- _What this task involves_
Return all of the data verbatim, dropping any picture.

- _Given entries_
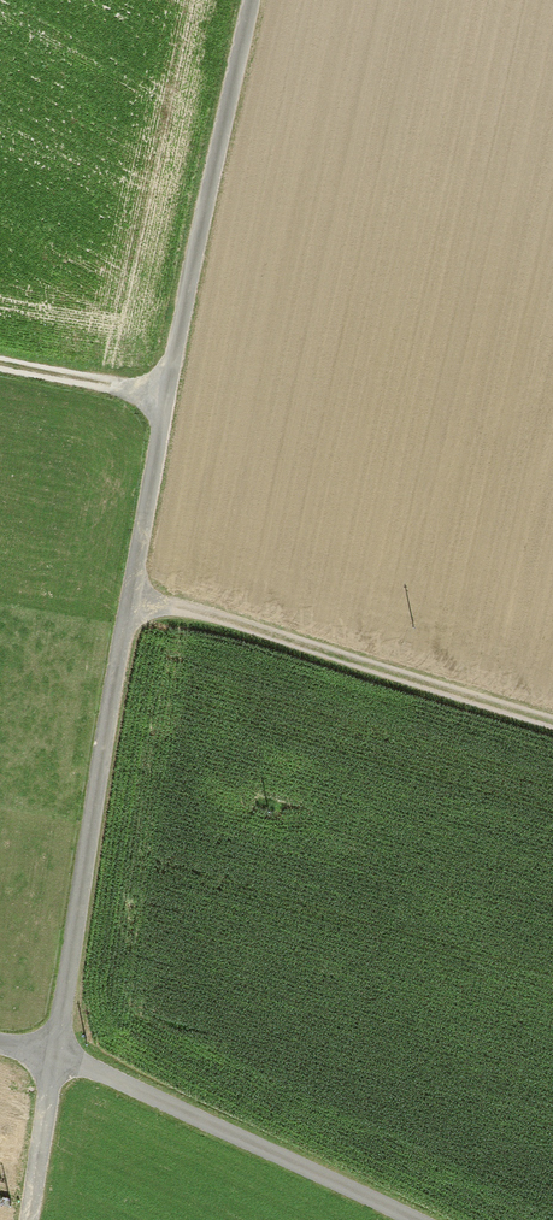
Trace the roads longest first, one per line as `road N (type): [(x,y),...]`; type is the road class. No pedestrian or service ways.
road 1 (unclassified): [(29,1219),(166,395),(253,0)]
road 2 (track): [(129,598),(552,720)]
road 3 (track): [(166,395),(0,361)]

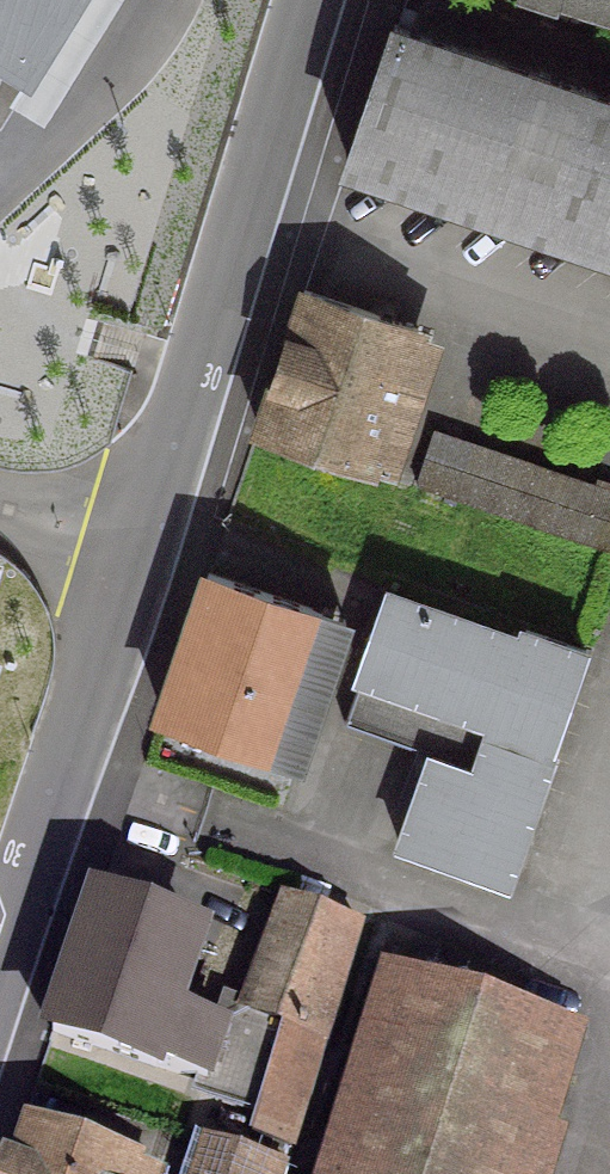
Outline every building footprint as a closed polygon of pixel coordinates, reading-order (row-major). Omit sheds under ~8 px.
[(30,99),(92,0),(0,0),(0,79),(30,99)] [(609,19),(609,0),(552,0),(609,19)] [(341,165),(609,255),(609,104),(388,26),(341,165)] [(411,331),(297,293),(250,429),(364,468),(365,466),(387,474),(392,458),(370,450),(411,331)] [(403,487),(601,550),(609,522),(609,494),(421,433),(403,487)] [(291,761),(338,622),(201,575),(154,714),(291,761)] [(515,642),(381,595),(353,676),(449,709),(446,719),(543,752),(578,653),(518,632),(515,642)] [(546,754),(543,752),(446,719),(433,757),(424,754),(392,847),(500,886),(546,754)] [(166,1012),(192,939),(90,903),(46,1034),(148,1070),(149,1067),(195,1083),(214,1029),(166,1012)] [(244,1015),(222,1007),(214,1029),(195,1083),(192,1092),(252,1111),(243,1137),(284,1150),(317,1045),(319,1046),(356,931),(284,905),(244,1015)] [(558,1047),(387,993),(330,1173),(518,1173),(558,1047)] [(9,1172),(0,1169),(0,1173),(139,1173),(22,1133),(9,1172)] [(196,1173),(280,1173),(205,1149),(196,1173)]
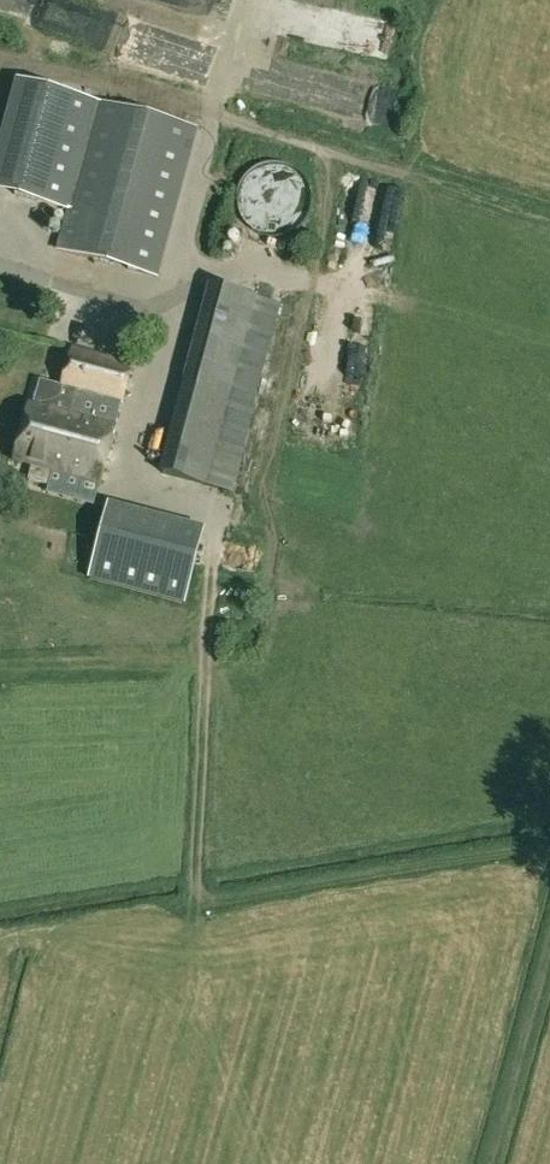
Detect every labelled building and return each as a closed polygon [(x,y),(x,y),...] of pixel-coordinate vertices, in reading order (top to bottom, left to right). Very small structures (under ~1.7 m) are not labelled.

- _Output of the task_
Trace the roads longest first, one per line as `road N (type): [(x,y),...]`; type is the road class. No pedestrian or service ways.
road 1 (unclassified): [(29,1219),(166,395),(253,0)]
road 2 (track): [(129,598),(552,720)]
road 3 (track): [(166,395),(0,361)]

Outline every building footprint as a closed polygon of pixel coordinates, reading-order (row-major). Omit sheds under ~8 px.
[(30,99),(92,0),(0,0),(0,79),(30,99)] [(609,19),(609,0),(552,0),(609,19)] [(341,165),(609,255),(609,104),(388,26),(341,165)] [(411,331),(297,293),(250,429),(364,468),(365,466),(387,474),(392,458),(370,450),(411,331)] [(403,487),(601,550),(609,522),(609,494),(421,433),(403,487)] [(291,761),(338,622),(201,575),(154,714),(291,761)] [(515,642),(381,595),(353,676),(449,709),(446,719),(543,752),(578,653),(518,632),(515,642)] [(546,754),(543,752),(446,719),(433,757),(424,754),(392,847),(500,886),(546,754)] [(166,1012),(192,939),(90,903),(46,1034),(148,1070),(149,1067),(195,1083),(214,1029),(166,1012)] [(244,1015),(222,1007),(214,1029),(195,1083),(192,1092),(252,1111),(243,1137),(284,1150),(317,1045),(319,1046),(356,931),(284,905),(244,1015)] [(558,1047),(387,993),(330,1173),(518,1173),(558,1047)] [(9,1172),(0,1169),(0,1173),(139,1173),(22,1133),(9,1172)] [(196,1173),(280,1173),(205,1149),(196,1173)]
Detect every labelled building and return each as a closed polygon [(x,y),(x,y),...] of pixel-coordinate vertices, in reading order (top to bottom, left to right). Very small structures (under ~1.7 m) are not labelled.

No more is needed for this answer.